TASK ITEM: Each line of the records below that includes "degrees" adds one to the count; state the final count by itself.

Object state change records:
________
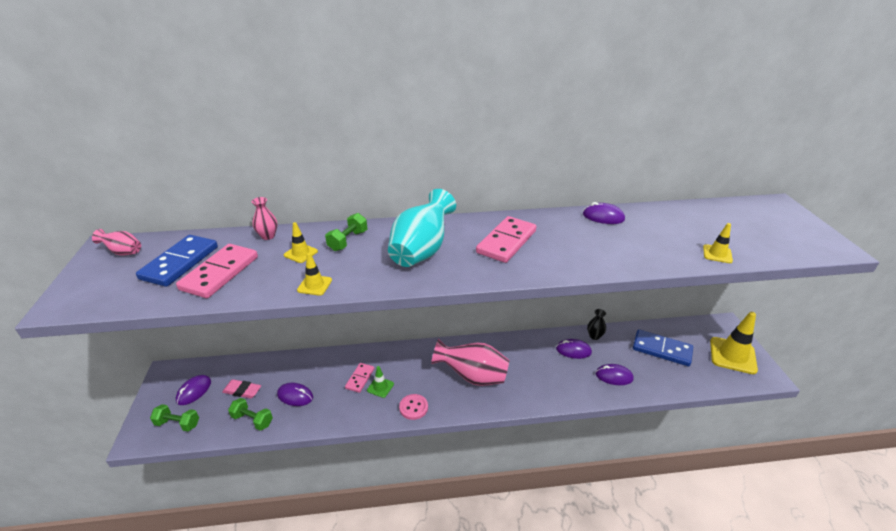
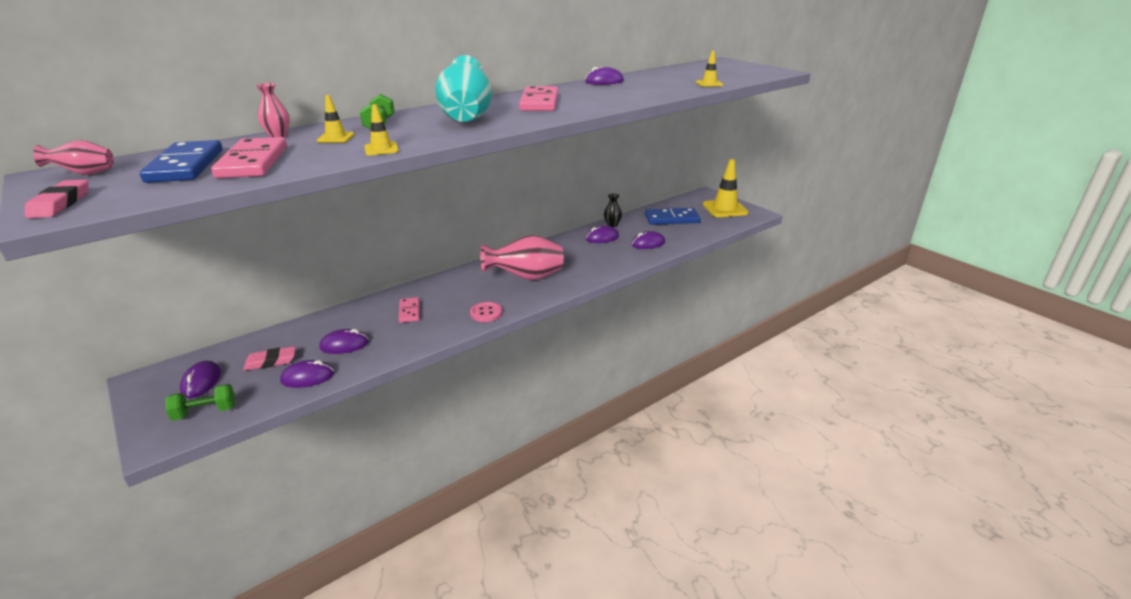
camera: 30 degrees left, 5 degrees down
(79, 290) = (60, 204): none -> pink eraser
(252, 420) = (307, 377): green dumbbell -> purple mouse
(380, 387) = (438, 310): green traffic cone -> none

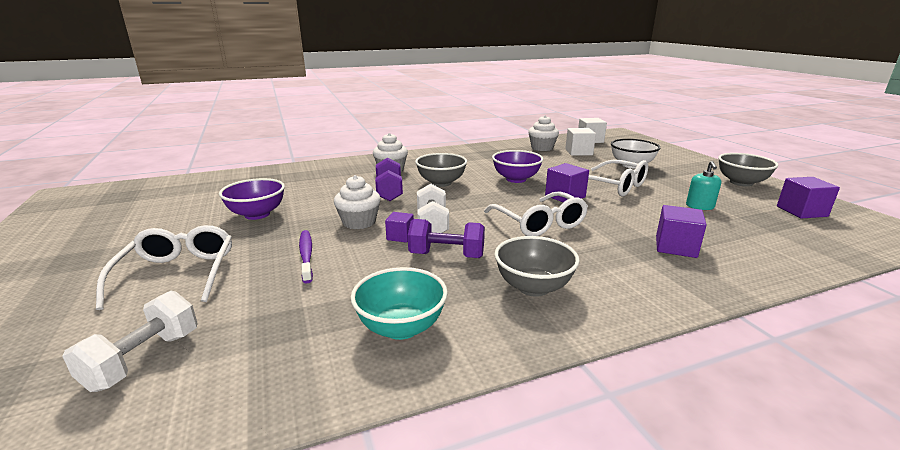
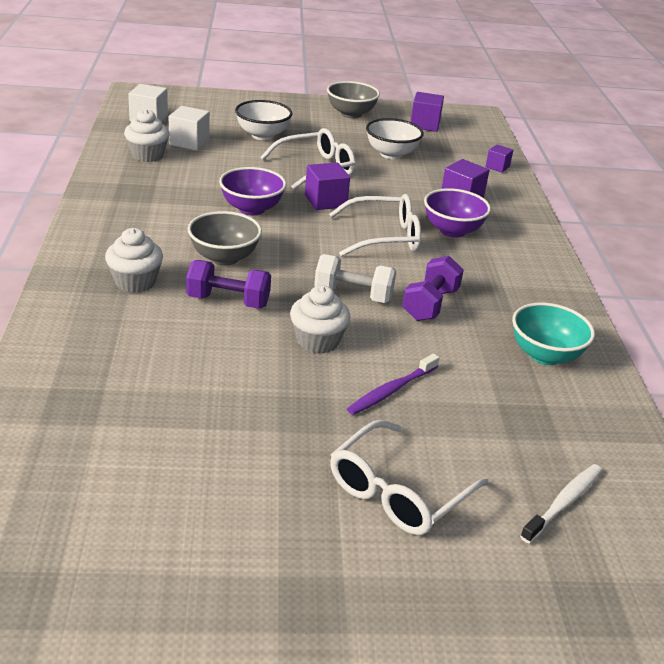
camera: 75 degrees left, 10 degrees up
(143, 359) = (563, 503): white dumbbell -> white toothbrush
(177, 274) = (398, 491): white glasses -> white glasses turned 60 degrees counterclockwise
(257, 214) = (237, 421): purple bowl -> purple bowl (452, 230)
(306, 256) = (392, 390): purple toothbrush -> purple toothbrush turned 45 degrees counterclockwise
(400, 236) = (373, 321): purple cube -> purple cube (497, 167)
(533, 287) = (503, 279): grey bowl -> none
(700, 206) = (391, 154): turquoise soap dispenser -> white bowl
________
ANSWER TO THE EXERCISE: 4